Using the records below, find every line that includes "heart" and copy it.

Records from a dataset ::
========
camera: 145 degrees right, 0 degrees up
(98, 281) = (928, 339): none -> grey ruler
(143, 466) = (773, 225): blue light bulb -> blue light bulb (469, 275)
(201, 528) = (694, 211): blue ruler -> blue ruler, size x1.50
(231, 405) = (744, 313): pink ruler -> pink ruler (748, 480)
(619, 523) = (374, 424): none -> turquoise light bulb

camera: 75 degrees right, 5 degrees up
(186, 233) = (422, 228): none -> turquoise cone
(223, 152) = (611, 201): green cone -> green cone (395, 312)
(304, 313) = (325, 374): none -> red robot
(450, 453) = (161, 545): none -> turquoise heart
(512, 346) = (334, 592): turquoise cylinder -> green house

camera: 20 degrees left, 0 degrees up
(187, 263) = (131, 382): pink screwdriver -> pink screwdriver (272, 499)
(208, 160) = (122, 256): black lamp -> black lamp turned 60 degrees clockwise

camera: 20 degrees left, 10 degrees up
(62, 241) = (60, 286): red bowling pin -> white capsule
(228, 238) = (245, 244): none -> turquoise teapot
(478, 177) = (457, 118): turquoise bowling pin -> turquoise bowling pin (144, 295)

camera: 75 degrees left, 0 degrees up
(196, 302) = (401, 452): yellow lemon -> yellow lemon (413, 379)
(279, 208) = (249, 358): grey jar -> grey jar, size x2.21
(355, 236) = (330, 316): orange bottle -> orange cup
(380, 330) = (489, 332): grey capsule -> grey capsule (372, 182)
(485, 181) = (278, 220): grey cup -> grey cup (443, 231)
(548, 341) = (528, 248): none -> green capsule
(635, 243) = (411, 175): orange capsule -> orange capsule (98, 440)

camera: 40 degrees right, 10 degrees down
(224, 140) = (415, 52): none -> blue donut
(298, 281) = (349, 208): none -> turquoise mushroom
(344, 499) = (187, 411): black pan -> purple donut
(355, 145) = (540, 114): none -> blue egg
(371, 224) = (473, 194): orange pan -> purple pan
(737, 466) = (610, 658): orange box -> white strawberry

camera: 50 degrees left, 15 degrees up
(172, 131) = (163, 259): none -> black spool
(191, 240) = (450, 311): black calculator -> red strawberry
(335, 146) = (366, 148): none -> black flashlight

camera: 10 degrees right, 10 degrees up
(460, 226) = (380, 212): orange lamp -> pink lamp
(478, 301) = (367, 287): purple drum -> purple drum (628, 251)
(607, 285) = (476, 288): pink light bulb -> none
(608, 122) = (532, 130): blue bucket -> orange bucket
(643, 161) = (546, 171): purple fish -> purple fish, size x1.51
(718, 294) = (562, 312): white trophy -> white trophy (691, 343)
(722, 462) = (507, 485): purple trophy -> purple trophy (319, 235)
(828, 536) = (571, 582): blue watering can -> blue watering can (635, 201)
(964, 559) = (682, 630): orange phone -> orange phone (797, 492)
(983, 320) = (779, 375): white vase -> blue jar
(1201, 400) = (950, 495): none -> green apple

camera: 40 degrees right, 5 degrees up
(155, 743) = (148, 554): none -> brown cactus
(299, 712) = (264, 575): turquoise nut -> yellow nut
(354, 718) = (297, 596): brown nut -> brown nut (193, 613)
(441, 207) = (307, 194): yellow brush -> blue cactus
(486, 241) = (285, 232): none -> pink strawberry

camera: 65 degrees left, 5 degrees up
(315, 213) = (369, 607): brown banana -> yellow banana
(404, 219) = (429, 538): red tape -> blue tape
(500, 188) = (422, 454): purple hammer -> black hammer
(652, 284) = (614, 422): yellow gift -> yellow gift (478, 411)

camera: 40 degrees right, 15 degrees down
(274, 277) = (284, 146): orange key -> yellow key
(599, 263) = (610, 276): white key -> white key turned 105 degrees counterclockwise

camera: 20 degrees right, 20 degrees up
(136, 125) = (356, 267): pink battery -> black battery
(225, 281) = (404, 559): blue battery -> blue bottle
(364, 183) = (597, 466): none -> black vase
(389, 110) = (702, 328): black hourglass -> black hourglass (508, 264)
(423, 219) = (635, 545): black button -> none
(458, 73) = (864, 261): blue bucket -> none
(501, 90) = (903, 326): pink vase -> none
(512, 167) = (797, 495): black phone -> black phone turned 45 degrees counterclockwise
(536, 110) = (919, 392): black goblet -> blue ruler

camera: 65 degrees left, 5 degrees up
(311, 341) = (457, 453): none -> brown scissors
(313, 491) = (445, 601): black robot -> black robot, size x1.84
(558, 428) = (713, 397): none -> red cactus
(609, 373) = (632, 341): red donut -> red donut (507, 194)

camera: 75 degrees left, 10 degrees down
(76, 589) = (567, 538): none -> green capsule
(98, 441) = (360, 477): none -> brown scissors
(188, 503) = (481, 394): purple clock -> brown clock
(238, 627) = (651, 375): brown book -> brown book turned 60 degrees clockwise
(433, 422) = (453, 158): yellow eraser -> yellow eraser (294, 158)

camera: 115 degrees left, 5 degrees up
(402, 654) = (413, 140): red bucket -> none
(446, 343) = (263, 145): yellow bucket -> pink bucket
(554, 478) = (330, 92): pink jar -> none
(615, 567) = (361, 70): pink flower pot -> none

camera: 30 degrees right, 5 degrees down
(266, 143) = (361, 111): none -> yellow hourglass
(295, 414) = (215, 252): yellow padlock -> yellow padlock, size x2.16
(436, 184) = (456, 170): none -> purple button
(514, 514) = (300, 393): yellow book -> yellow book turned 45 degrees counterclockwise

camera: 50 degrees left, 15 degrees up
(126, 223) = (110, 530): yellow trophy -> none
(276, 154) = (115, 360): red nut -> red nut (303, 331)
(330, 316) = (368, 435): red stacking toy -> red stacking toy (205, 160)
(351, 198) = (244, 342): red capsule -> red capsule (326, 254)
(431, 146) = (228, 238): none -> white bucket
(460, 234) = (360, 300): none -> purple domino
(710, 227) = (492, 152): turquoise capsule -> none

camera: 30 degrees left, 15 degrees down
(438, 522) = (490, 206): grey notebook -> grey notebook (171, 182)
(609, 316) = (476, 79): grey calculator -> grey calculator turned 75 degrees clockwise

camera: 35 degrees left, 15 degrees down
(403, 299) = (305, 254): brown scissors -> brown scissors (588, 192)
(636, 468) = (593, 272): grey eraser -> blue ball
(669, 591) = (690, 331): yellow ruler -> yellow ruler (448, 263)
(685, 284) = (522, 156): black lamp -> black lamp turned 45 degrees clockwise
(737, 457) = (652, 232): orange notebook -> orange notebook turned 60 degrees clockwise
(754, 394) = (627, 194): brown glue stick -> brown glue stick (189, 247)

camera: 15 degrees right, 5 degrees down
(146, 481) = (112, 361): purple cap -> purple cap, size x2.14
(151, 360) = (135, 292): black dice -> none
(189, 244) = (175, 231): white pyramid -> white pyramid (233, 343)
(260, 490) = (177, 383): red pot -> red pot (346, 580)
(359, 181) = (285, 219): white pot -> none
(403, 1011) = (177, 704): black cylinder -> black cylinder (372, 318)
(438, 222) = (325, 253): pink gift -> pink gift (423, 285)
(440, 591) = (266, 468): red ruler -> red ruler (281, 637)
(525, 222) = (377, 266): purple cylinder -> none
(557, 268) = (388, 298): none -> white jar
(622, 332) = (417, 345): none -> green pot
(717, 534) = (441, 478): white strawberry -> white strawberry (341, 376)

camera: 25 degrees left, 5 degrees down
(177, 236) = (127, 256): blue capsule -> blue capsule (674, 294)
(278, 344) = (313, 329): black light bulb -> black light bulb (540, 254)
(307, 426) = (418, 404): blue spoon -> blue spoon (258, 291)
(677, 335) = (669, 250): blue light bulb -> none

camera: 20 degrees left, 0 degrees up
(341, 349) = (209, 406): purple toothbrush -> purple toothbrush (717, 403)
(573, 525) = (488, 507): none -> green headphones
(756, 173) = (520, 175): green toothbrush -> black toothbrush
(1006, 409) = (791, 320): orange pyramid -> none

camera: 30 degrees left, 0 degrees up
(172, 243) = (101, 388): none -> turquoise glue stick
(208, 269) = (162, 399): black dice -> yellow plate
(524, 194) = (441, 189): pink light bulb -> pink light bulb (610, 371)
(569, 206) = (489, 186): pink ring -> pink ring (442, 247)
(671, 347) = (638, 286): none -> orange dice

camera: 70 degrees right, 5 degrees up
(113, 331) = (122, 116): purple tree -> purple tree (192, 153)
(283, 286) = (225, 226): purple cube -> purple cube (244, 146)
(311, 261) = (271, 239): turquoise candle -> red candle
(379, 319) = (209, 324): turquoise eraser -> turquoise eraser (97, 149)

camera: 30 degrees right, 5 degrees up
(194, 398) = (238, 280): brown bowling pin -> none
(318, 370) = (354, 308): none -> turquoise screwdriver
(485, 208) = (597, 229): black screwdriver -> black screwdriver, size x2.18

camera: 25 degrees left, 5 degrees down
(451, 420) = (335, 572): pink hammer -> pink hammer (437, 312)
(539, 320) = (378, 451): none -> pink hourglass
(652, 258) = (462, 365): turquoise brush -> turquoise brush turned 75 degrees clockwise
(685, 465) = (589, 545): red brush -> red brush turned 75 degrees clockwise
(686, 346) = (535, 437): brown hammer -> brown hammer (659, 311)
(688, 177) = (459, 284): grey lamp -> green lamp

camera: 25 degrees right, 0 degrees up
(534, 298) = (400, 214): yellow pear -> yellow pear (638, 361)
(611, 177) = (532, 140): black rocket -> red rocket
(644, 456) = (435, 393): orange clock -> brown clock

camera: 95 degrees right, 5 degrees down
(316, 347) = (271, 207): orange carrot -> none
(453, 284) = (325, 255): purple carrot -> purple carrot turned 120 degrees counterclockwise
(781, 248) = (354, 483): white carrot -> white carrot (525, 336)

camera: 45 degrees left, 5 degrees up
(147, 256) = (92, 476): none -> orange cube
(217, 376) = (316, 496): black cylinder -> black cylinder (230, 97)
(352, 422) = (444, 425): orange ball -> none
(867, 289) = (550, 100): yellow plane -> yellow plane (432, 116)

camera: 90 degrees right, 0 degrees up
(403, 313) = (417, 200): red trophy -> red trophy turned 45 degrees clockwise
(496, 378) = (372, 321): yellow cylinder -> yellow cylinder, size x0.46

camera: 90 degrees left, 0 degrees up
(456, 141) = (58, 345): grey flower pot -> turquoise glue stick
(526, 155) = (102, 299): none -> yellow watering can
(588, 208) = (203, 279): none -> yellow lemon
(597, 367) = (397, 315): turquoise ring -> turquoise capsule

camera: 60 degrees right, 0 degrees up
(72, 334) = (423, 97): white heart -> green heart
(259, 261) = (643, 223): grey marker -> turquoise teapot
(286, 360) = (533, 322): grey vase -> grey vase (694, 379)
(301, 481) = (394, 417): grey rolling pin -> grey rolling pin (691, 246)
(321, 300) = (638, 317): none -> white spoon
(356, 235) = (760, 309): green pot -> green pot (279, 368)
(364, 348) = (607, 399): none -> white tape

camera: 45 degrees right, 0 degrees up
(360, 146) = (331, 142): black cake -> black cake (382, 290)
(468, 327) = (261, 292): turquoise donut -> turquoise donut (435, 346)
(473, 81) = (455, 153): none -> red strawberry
========
TASK RESPONSE ::
(450, 453) = (161, 545): none -> turquoise heart
(72, 334) = (423, 97): white heart -> green heart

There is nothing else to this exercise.